Task directions ▸ Give back every record below, character for character.

----

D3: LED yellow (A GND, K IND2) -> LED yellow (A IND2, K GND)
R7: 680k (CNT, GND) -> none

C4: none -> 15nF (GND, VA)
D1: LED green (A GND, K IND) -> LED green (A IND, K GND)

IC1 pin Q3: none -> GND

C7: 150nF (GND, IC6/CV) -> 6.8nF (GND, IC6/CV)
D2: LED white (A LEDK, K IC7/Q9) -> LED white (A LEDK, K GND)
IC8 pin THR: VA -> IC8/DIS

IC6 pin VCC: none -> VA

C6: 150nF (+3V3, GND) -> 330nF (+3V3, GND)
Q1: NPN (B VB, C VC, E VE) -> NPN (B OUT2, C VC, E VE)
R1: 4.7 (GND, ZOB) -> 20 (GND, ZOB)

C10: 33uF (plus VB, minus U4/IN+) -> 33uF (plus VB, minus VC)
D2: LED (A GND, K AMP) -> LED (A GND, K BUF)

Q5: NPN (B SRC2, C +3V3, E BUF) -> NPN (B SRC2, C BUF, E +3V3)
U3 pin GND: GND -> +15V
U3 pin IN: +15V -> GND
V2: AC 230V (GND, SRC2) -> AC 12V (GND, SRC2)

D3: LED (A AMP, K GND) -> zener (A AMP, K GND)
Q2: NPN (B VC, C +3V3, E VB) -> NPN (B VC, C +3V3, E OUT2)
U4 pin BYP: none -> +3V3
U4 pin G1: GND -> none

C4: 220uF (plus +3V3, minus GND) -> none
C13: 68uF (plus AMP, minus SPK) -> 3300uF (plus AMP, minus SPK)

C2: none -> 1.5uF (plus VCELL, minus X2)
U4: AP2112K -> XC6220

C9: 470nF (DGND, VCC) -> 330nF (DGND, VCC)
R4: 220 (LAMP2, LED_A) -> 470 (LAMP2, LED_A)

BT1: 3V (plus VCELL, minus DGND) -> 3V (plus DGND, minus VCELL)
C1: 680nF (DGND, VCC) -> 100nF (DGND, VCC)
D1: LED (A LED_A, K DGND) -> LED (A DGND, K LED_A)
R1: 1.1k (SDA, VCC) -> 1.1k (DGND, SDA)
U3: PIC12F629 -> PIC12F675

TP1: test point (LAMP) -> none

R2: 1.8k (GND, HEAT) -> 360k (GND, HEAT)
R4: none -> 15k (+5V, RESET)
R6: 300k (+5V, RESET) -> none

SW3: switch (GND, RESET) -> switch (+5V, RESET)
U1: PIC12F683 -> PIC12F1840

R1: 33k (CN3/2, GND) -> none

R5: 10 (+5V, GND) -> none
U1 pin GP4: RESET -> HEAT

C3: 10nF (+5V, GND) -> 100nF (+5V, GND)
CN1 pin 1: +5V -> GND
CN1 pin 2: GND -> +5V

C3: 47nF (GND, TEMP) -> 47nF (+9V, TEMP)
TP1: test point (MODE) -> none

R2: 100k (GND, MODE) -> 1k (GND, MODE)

----

Solution for this problem ▸
D3: LED yellow (A GND, K IND2) -> LED yellow (A IND2, K GND)
R7: 680k (CNT, GND) -> none

C4: none -> 15nF (GND, VA)
D1: LED green (A GND, K IND) -> LED green (A IND, K GND)

IC1 pin Q3: none -> GND

C7: 150nF (GND, IC6/CV) -> 6.8nF (GND, IC6/CV)
D2: LED white (A LEDK, K IC7/Q9) -> LED white (A LEDK, K GND)
IC8 pin THR: VA -> IC8/DIS

IC6 pin VCC: none -> VA

C6: 150nF (+3V3, GND) -> 330nF (+3V3, GND)
Q1: NPN (B VB, C VC, E VE) -> NPN (B OUT2, C VC, E VE)
R1: 4.7 (GND, ZOB) -> 20 (GND, ZOB)

C10: 33uF (plus VB, minus U4/IN+) -> 33uF (plus VB, minus VC)
D2: LED (A GND, K AMP) -> LED (A GND, K BUF)

Q5: NPN (B SRC2, C +3V3, E BUF) -> NPN (B SRC2, C BUF, E +3V3)
U3 pin GND: GND -> +15V
U3 pin IN: +15V -> GND
V2: AC 230V (GND, SRC2) -> AC 12V (GND, SRC2)

D3: LED (A AMP, K GND) -> zener (A AMP, K GND)
Q2: NPN (B VC, C +3V3, E VB) -> NPN (B VC, C +3V3, E OUT2)
U4 pin BYP: none -> +3V3
U4 pin G1: GND -> none

C4: 220uF (plus +3V3, minus GND) -> none
C13: 68uF (plus AMP, minus SPK) -> 3300uF (plus AMP, minus SPK)

C2: none -> 1.5uF (plus VCELL, minus X2)
U4: AP2112K -> XC6220

C9: 470nF (DGND, VCC) -> 330nF (DGND, VCC)
R4: 220 (LAMP2, LED_A) -> 470 (LAMP2, LED_A)

BT1: 3V (plus VCELL, minus DGND) -> 3V (plus DGND, minus VCELL)
C1: 680nF (DGND, VCC) -> 100nF (DGND, VCC)
D1: LED (A LED_A, K DGND) -> LED (A DGND, K LED_A)
R1: 1.1k (SDA, VCC) -> 1.1k (DGND, SDA)
U3: PIC12F629 -> PIC12F675

TP1: test point (LAMP) -> none

R2: 1.8k (GND, HEAT) -> 360k (GND, HEAT)
R4: none -> 15k (+5V, RESET)
R6: 300k (+5V, RESET) -> none

SW3: switch (GND, RESET) -> switch (+5V, RESET)
U1: PIC12F683 -> PIC12F1840

R1: 33k (CN3/2, GND) -> none

R5: 10 (+5V, GND) -> none
U1 pin GP4: RESET -> HEAT

C3: 10nF (+5V, GND) -> 100nF (+5V, GND)
CN1 pin 1: +5V -> GND
CN1 pin 2: GND -> +5V

C3: 47nF (GND, TEMP) -> 47nF (+9V, TEMP)
TP1: test point (MODE) -> none

R2: 100k (GND, MODE) -> 1k (GND, MODE)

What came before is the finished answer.